----- Input records -----

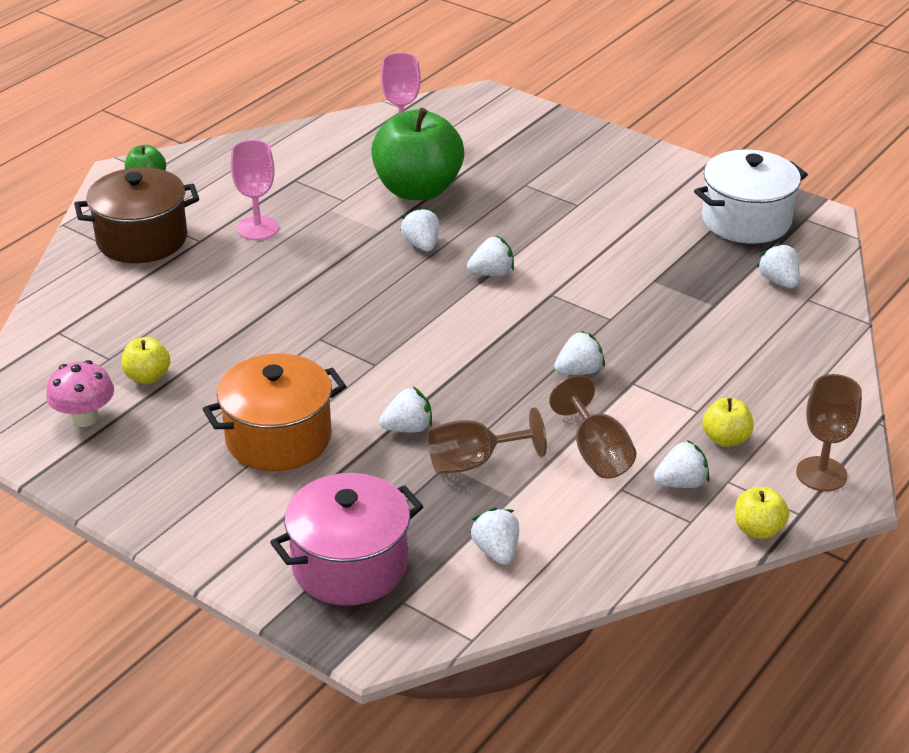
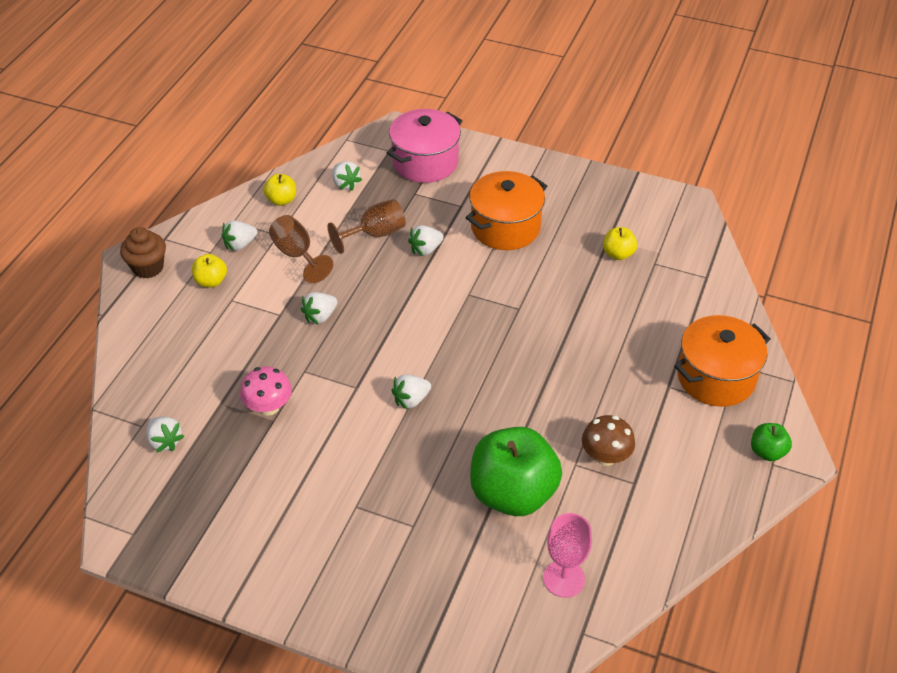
camera: 165 degrees right, 10 degrees up
pink mushroom [46,360,114,427] -> pink mushroom moved to [240,366,292,416]
brown pot [74,167,199,263] -> orange pot [674,315,771,407]
pink goblet [231,140,279,240] -> none
white strawberry [400,207,439,251] -> none
white pot [694,150,808,244] -> none
yellow apple [735,487,789,539] -> yellow apple moved to [264,174,296,206]
brown goblet [796,374,862,491] -> brown cupcake [120,227,166,279]
none -> brown mushroom [582,415,635,466]

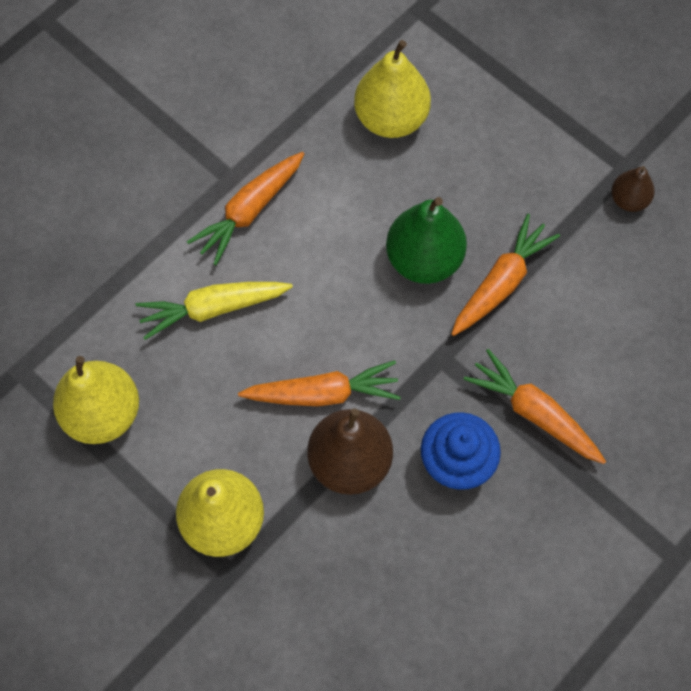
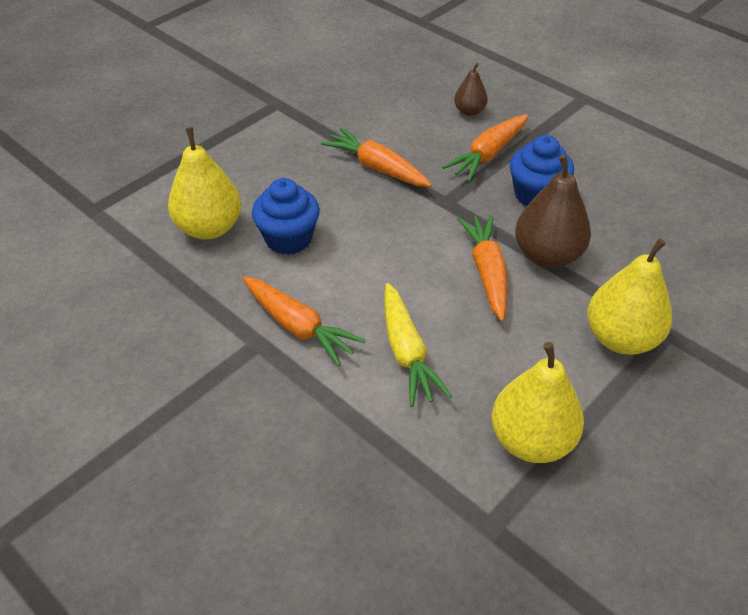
camera: 90 degrees left, 20 degrees down
green pear [386,197,467,284] -> none
brown pear [611,166,655,212] -> brown pear moved to [454,63,488,116]
none -> blue cupcake [252,178,320,255]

-----

(Problem to solve):
Each line above should be written out again unchanged; no images are to be carried over.

(Your response):
camera: 165 degrees right, 10 degrees up
pink mushroom [46,360,114,427] -> pink mushroom moved to [240,366,292,416]
brown pot [74,167,199,263] -> orange pot [674,315,771,407]
pink goblet [231,140,279,240] -> none
white strawberry [400,207,439,251] -> none
white pot [694,150,808,244] -> none
yellow apple [735,487,789,539] -> yellow apple moved to [264,174,296,206]
brown goblet [796,374,862,491] -> brown cupcake [120,227,166,279]
none -> brown mushroom [582,415,635,466]

camera: 90 degrees left, 20 degrees down
green pear [386,197,467,284] -> none
brown pear [611,166,655,212] -> brown pear moved to [454,63,488,116]
none -> blue cupcake [252,178,320,255]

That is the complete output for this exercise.